**Given instruction:**
The material below should be written out in full and exactly; pictures stay out of the copy.

**Given data:**

++++++++++++++++++++

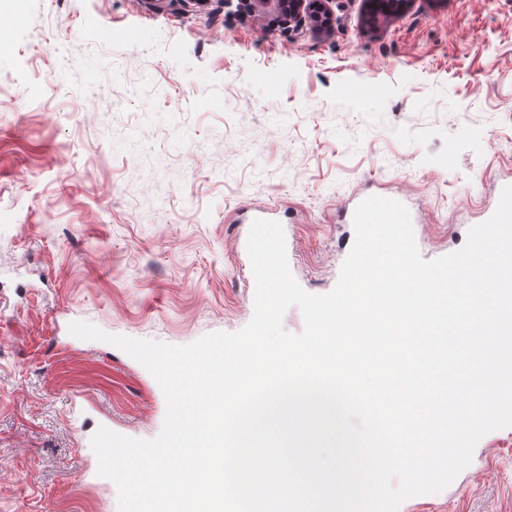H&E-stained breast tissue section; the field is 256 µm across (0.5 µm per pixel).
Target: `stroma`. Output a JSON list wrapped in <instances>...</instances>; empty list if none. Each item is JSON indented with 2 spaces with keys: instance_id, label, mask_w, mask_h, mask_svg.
Returning <instances> with one entry per match:
<instances>
[{
  "instance_id": "obj_1",
  "label": "stroma",
  "mask_w": 512,
  "mask_h": 512,
  "mask_svg": "<svg viewBox=\"0 0 512 512\" xmlns=\"http://www.w3.org/2000/svg\"><path fill=\"white\" fill-rule=\"evenodd\" d=\"M330 29L273 0H25L0 68V512H118L98 428L141 440L167 401L75 321L188 345L251 320V208L289 268L331 292L367 186L406 198L433 260L512 182V0H414L381 25L332 0ZM398 512H512V427Z\"/></svg>"
}]
</instances>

++++++++++++++++++++

**Written reply:**
H&E-stained breast tissue section; the field is 256 µm across (0.5 µm per pixel).
Target: `stroma`. Output a JSON list wrapped in <instances>...</instances>; empty list if none. Each item is JSON indented with 2 spaces with keys: instance_id, label, mask_w, mask_h, mask_svg.
Returning <instances> with one entry per match:
<instances>
[{
  "instance_id": "obj_1",
  "label": "stroma",
  "mask_w": 512,
  "mask_h": 512,
  "mask_svg": "<svg viewBox=\"0 0 512 512\" xmlns=\"http://www.w3.org/2000/svg\"><path fill=\"white\" fill-rule=\"evenodd\" d=\"M330 29L273 0H25L0 68V512H118L98 428L141 440L167 401L75 321L188 345L251 320V208L289 268L331 292L367 186L406 198L433 260L512 182V0H414L381 25L332 0ZM398 512H512V427Z\"/></svg>"
}]
</instances>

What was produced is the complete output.